## Data to process:

------------------------------------

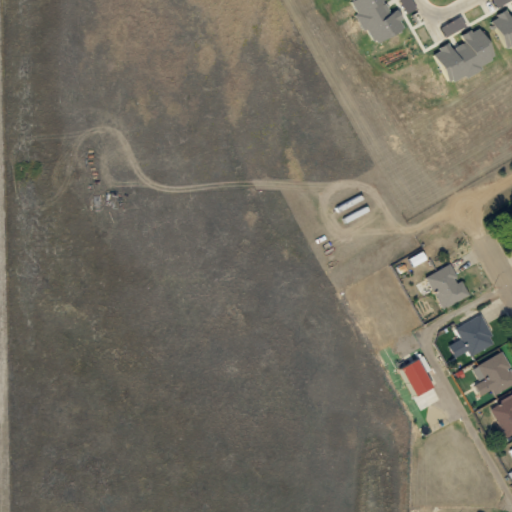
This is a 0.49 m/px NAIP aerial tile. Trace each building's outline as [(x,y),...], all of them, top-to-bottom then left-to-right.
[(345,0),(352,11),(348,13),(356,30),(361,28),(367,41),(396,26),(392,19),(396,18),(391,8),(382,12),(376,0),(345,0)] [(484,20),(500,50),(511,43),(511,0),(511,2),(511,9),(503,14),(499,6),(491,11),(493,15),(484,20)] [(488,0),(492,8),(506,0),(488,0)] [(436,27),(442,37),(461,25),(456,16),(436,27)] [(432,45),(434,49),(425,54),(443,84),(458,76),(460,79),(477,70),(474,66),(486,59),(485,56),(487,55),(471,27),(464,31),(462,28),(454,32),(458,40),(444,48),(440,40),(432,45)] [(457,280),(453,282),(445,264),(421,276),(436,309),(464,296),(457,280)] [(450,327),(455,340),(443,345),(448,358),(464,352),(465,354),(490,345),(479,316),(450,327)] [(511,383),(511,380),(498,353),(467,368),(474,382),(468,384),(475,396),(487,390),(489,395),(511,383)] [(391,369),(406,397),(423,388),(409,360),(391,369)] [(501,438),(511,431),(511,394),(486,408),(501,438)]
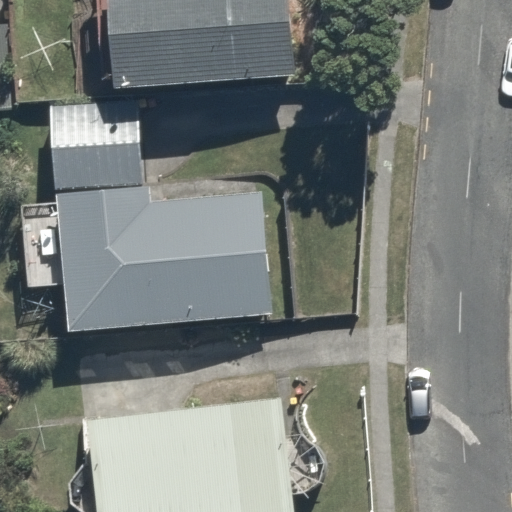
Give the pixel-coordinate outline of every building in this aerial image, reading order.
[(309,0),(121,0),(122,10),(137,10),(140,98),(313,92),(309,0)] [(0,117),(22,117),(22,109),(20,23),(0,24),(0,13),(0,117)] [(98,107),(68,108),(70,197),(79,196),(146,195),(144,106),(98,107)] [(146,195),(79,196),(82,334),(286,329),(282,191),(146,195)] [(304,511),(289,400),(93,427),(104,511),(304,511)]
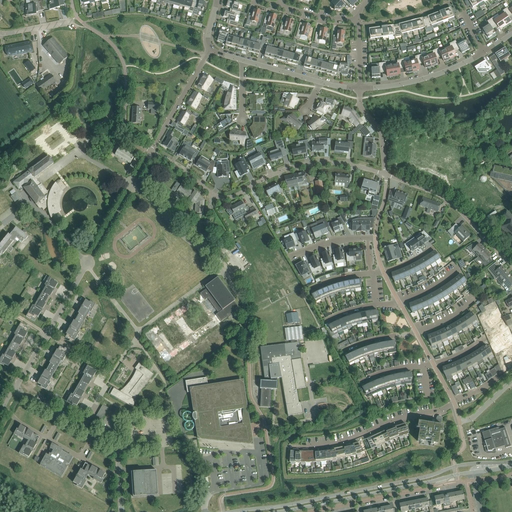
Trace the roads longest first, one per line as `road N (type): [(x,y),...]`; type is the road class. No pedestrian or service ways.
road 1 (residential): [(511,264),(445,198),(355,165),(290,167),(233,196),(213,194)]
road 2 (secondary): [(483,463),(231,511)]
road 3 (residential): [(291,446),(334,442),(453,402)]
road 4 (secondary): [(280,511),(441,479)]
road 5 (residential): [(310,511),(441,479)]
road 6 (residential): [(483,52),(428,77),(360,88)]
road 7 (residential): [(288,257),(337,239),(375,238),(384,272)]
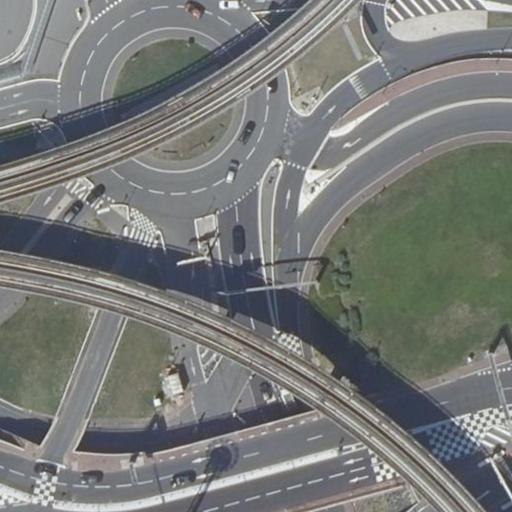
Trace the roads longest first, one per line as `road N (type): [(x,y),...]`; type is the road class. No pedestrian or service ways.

------------------------------------

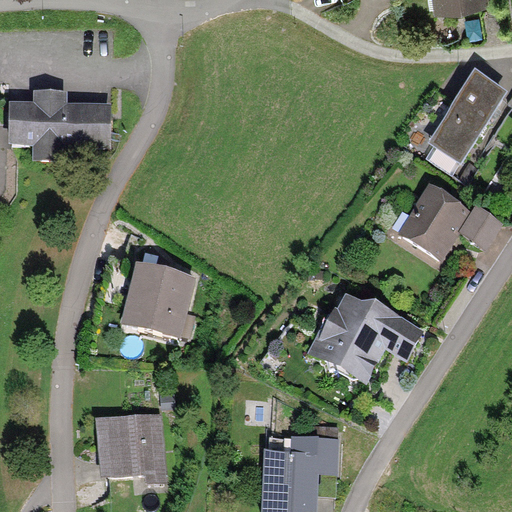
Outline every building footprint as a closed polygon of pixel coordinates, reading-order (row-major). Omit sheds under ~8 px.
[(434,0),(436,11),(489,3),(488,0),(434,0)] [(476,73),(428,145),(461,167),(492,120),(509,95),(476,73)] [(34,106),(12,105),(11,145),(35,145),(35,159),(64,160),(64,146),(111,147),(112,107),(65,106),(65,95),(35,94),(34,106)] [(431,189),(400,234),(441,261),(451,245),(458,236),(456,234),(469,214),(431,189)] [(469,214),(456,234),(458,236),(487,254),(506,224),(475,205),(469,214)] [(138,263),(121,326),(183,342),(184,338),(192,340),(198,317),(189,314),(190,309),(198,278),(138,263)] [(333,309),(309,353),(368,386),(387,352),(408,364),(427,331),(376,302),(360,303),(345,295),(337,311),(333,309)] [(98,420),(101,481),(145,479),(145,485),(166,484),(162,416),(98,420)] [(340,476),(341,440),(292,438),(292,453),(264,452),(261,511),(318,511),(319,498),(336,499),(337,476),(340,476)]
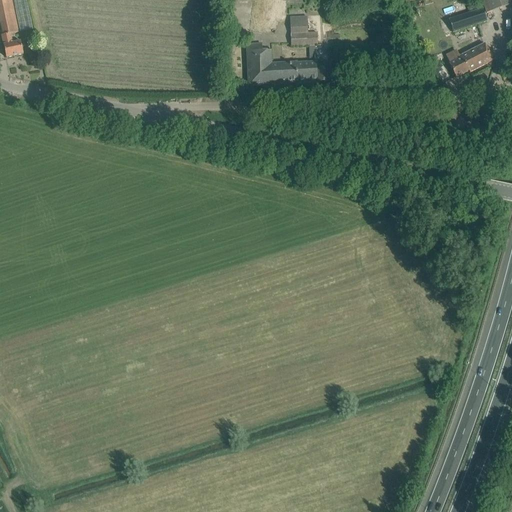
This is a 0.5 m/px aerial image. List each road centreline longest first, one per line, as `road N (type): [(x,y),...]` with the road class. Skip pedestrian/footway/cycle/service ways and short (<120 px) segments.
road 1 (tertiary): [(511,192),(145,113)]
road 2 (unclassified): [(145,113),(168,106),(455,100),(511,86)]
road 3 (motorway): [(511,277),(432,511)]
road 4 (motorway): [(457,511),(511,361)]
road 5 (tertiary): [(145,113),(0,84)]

------------------------------------

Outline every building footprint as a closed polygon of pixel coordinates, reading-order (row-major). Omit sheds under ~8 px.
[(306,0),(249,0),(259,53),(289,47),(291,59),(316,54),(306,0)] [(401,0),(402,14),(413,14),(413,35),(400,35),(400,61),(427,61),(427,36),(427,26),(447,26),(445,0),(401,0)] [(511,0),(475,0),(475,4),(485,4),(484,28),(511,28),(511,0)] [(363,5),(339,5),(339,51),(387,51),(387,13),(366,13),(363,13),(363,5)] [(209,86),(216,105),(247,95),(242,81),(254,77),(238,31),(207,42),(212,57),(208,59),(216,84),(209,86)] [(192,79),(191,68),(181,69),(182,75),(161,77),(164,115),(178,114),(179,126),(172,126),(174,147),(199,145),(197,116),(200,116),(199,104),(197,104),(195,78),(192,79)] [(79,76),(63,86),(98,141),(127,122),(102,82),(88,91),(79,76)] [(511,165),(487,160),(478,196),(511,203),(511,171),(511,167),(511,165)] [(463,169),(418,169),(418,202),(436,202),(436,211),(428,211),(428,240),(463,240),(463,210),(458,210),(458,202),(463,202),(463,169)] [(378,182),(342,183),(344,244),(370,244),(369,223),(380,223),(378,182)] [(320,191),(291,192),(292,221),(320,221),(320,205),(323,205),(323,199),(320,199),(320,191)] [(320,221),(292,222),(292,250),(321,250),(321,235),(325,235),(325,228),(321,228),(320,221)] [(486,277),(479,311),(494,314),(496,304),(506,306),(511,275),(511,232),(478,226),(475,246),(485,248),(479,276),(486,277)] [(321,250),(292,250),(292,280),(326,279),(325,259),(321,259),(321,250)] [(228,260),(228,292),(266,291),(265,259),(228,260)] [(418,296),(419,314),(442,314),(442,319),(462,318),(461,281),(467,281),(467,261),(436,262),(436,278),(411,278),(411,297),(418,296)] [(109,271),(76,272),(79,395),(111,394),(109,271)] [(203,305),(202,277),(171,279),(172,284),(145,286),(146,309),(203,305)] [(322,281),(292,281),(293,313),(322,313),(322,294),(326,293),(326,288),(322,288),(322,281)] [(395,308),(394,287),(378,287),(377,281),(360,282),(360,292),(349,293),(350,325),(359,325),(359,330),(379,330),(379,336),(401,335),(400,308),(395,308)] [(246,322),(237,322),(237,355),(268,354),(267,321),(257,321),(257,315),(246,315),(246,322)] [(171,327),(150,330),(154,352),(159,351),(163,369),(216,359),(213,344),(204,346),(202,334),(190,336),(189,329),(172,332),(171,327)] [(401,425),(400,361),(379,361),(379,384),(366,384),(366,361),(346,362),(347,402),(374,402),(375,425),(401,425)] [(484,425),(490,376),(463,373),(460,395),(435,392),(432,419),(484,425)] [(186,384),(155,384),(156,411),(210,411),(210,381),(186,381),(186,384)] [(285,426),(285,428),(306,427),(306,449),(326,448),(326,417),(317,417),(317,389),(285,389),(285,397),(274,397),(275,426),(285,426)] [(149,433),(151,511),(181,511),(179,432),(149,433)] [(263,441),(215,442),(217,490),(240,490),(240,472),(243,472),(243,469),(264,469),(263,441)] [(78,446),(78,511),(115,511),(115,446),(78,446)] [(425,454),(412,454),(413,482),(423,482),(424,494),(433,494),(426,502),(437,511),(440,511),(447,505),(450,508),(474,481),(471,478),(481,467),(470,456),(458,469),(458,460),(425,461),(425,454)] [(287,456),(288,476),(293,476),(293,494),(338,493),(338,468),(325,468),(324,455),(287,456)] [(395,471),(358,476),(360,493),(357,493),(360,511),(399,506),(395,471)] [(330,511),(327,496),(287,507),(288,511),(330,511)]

------------------------------------

## Goal:
Retype the records from the line with "Give the pixel-coordinate" up to and including the line with "road 7 (residential): [(288,257),(337,239),(375,238),(384,272)]", leaving out the pictures.

## Answer to this task:
Give the pixel-coordinate outline of every building in this aerial image, reading order.
[(309,0),(121,0),(122,10),(137,10),(140,98),(313,92),(309,0)] [(0,117),(22,117),(22,109),(20,23),(0,24),(0,13),(0,117)] [(98,107),(68,108),(70,197),(79,196),(146,195),(144,106),(98,107)] [(146,195),(79,196),(82,334),(286,329),(282,191),(146,195)] [(304,511),(289,400),(93,427),(104,511),(304,511)]
Trace the roads longest first, one per line as `road N (type): [(x,y),...]`; type is the road class. No pedestrian or service ways.
road 1 (residential): [(511,264),(445,198),(355,165),(290,167),(233,196),(213,194)]
road 2 (secondary): [(483,463),(231,511)]
road 3 (residential): [(291,446),(334,442),(453,402)]
road 4 (secondary): [(280,511),(441,479)]
road 5 (residential): [(310,511),(441,479)]
road 6 (residential): [(483,52),(428,77),(360,88)]
road 7 (residential): [(288,257),(337,239),(375,238),(384,272)]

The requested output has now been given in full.